• **Assignment**:
Using the material below, set down only the line containing "(380, 112) = (211, 188): none" and the lines after it, unchanged.

• **Information supplied**:
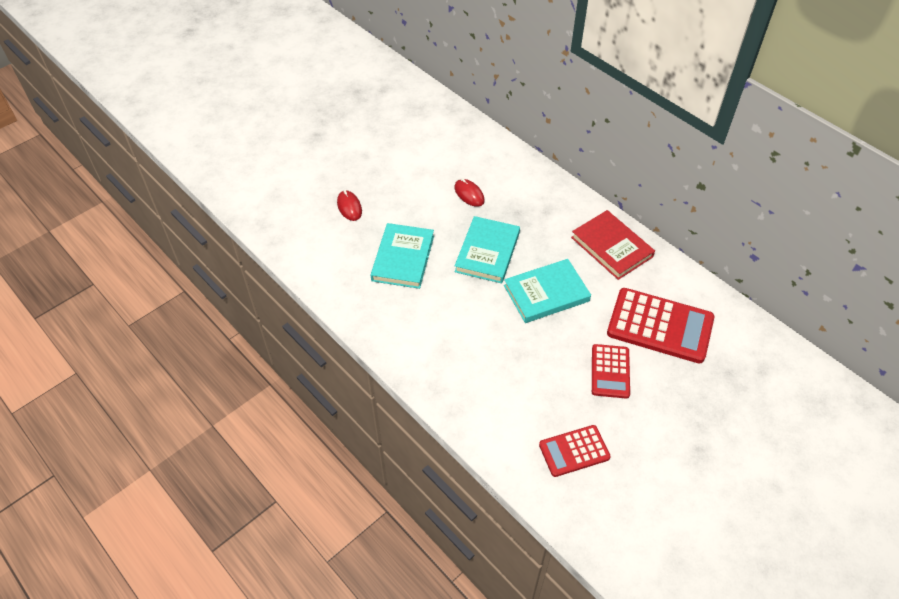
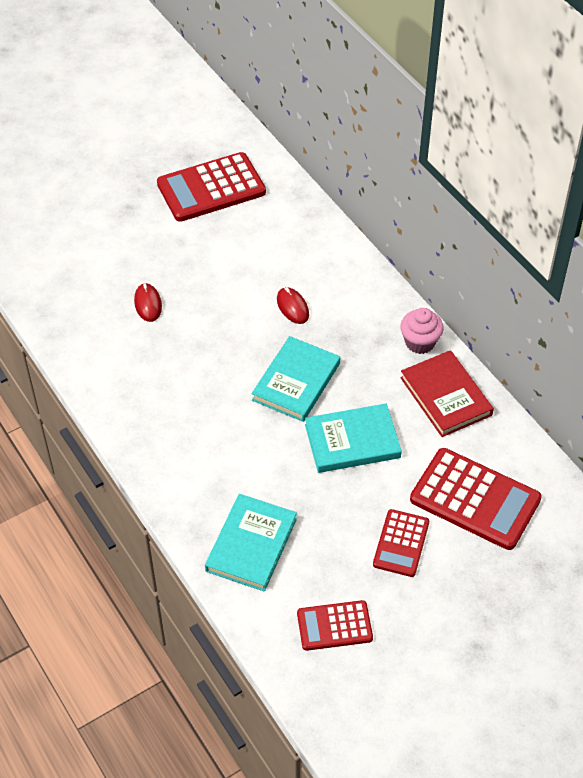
camera: 10 degrees right, 0 degrees up
(380, 112) = (211, 188): none -> red calculator
(403, 258) = (196, 375): turquoise book -> turquoise book (251, 545)
(579, 208) = (420, 342): none -> pink cupcake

• **Result**:
(380, 112) = (211, 188): none -> red calculator
(403, 258) = (196, 375): turquoise book -> turquoise book (251, 545)
(579, 208) = (420, 342): none -> pink cupcake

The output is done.